Without the pictures, reproduce the records that follow exactly.

================

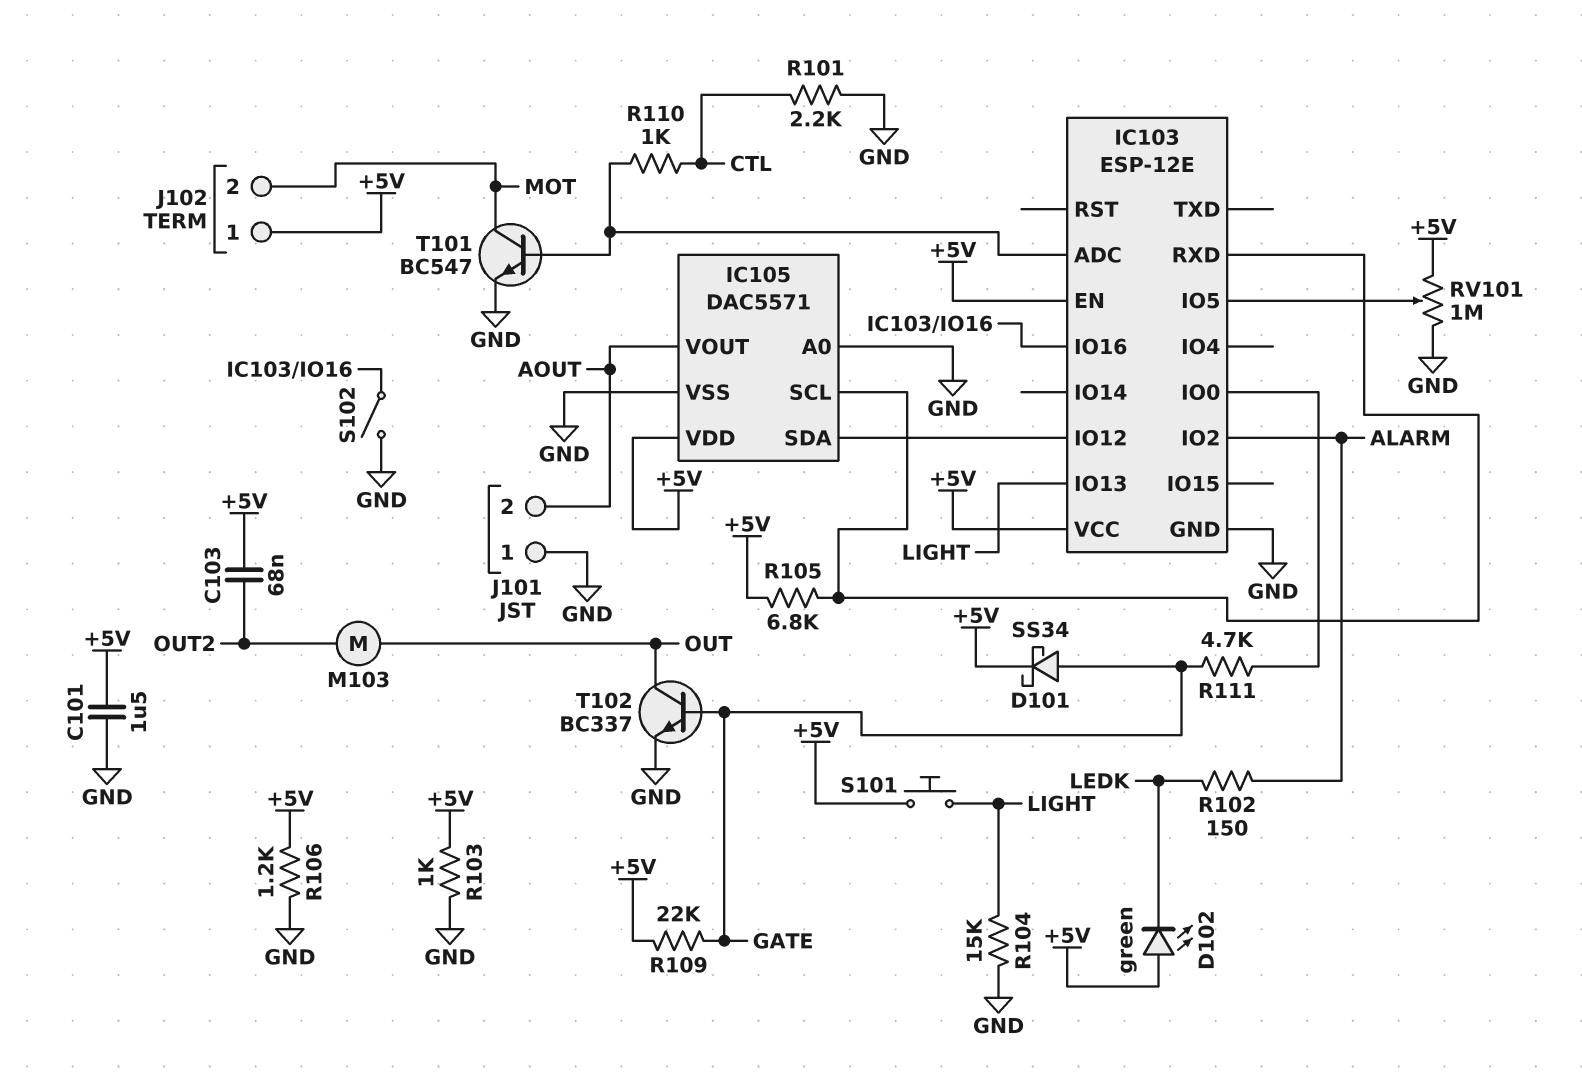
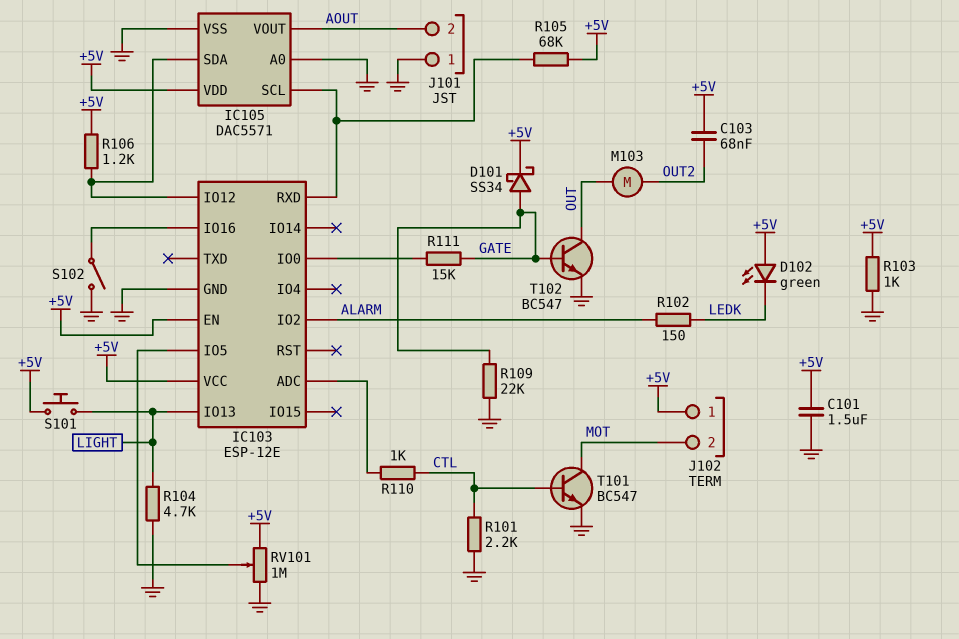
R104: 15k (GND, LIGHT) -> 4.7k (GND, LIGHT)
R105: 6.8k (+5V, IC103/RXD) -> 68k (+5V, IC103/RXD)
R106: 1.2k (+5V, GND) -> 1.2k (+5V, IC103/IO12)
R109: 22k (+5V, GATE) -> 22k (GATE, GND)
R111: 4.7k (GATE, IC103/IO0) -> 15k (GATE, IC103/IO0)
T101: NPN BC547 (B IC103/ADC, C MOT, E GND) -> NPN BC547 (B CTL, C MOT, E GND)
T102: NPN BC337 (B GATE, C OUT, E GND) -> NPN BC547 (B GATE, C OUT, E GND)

================

**Result of this task**
R104: 15k (GND, LIGHT) -> 4.7k (GND, LIGHT)
R105: 6.8k (+5V, IC103/RXD) -> 68k (+5V, IC103/RXD)
R106: 1.2k (+5V, GND) -> 1.2k (+5V, IC103/IO12)
R109: 22k (+5V, GATE) -> 22k (GATE, GND)
R111: 4.7k (GATE, IC103/IO0) -> 15k (GATE, IC103/IO0)
T101: NPN BC547 (B IC103/ADC, C MOT, E GND) -> NPN BC547 (B CTL, C MOT, E GND)
T102: NPN BC337 (B GATE, C OUT, E GND) -> NPN BC547 (B GATE, C OUT, E GND)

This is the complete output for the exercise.